----- SOURCE MATERIAL -----
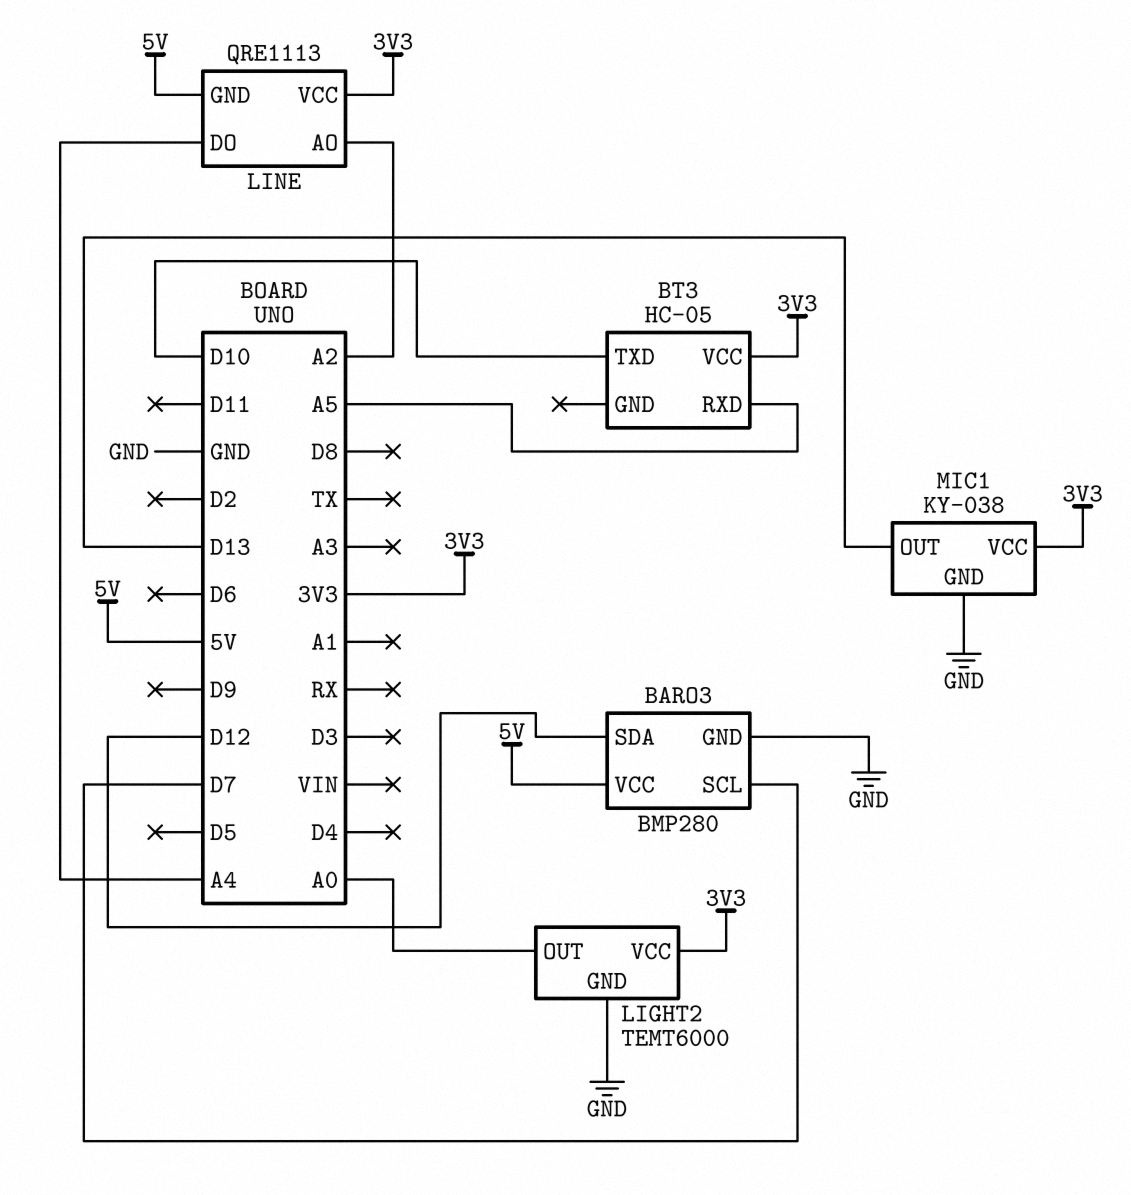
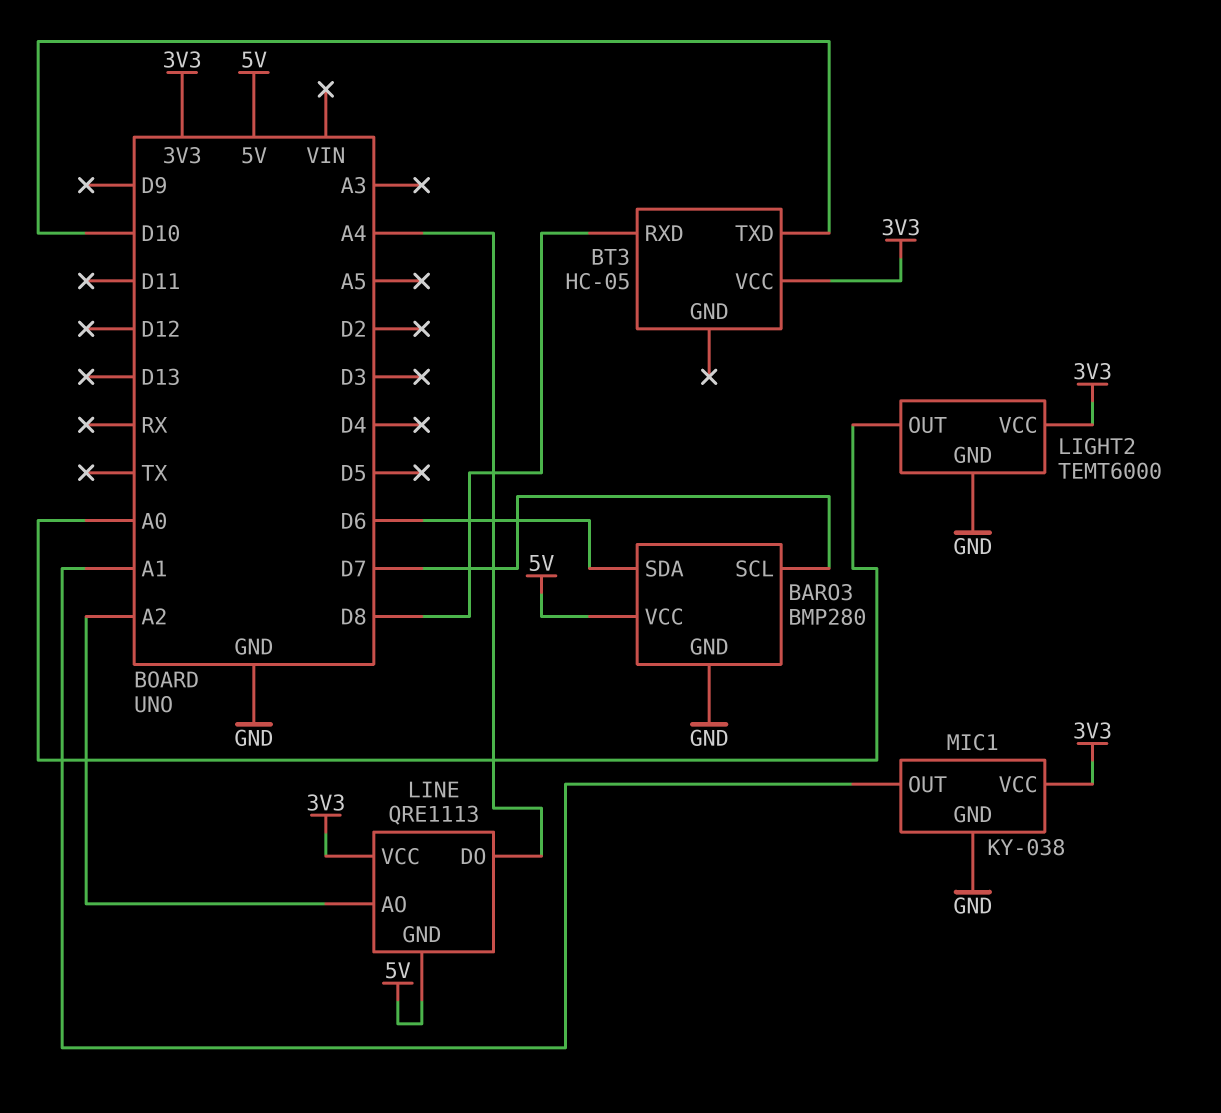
BARO3 pin SDA: D12 -> D6
BT3 pin RXD: A5 -> D8
MIC1 pin OUT: D13 -> A1

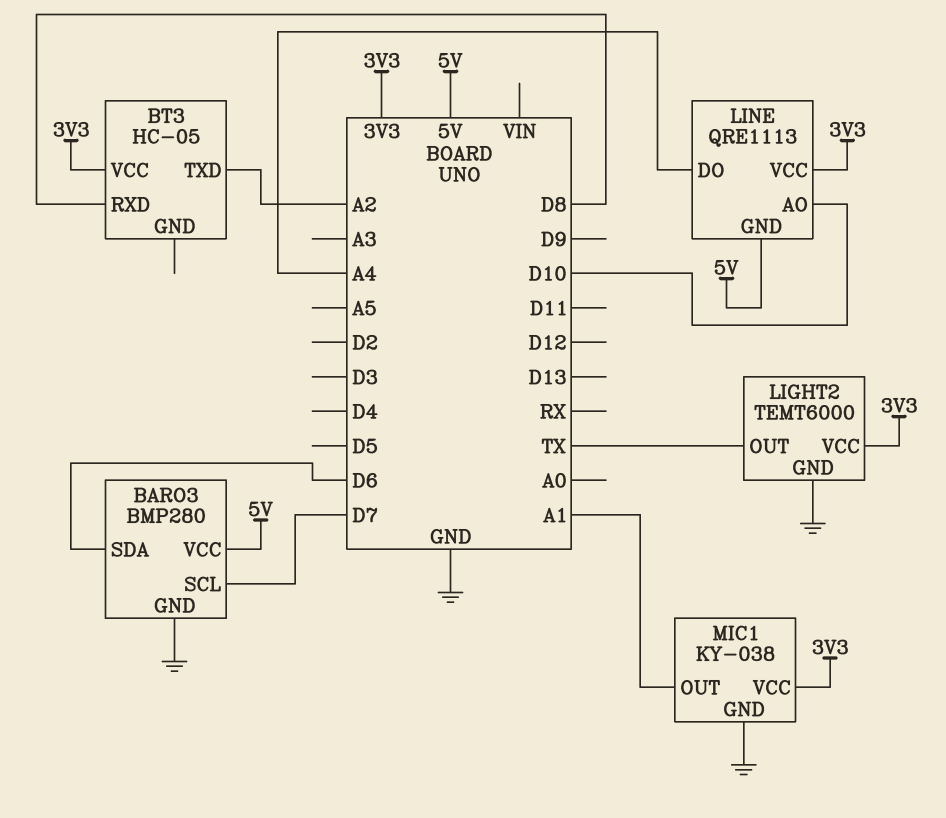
BT3 pin TXD: D10 -> A2
LIGHT2 pin OUT: A0 -> TX
LINE pin AO: A2 -> D10

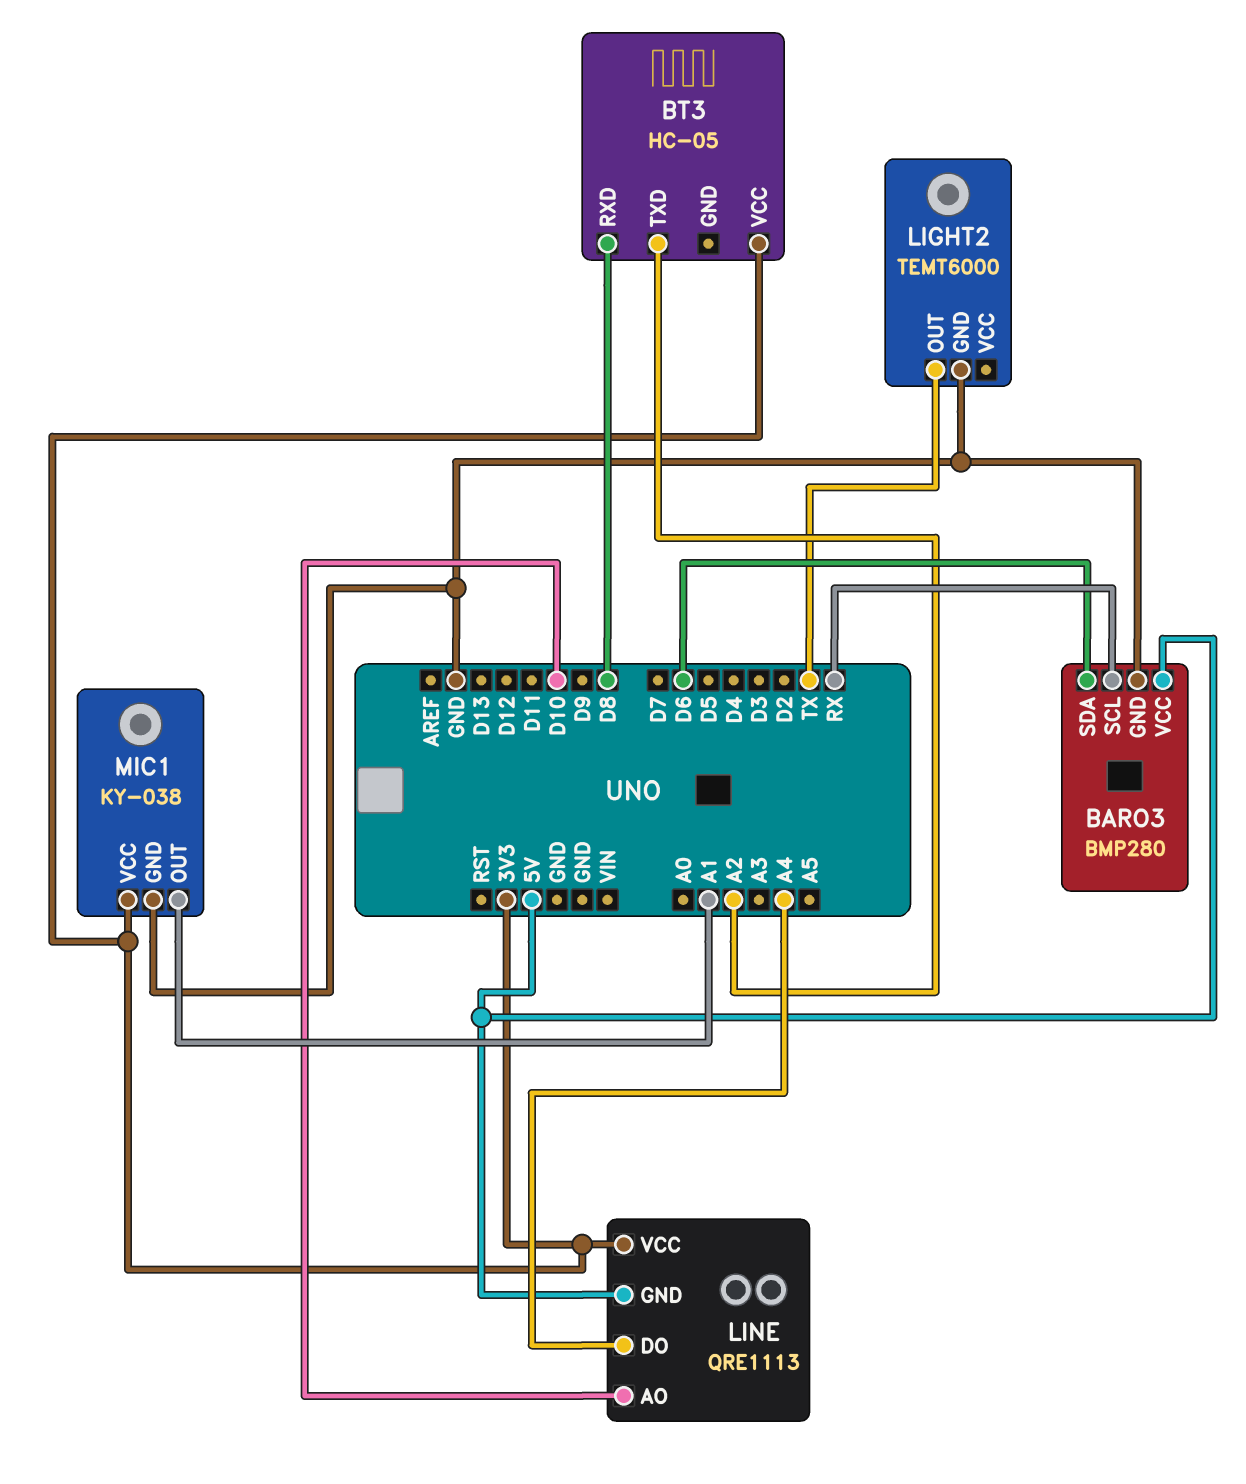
BARO3 pin SCL: D7 -> RX
LIGHT2 pin VCC: 3V3 -> none

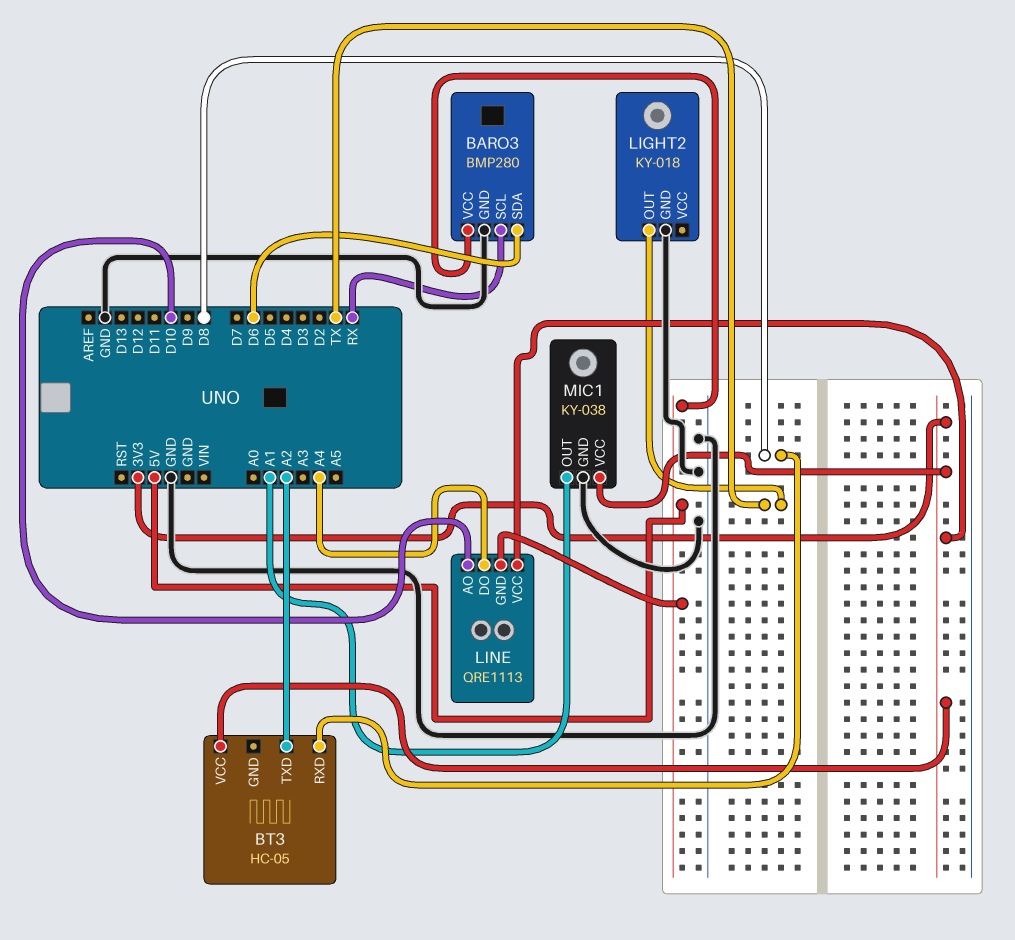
LIGHT2: TEMT6000 -> KY-018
-----
All lines from the one containing "BT3 pin TXD: D10 -> A2" to the last line of the data above, both included, should be printed exactly, and the pictures should not appear.

BT3 pin TXD: D10 -> A2
LIGHT2 pin OUT: A0 -> TX
LINE pin AO: A2 -> D10

BARO3 pin SCL: D7 -> RX
LIGHT2 pin VCC: 3V3 -> none

LIGHT2: TEMT6000 -> KY-018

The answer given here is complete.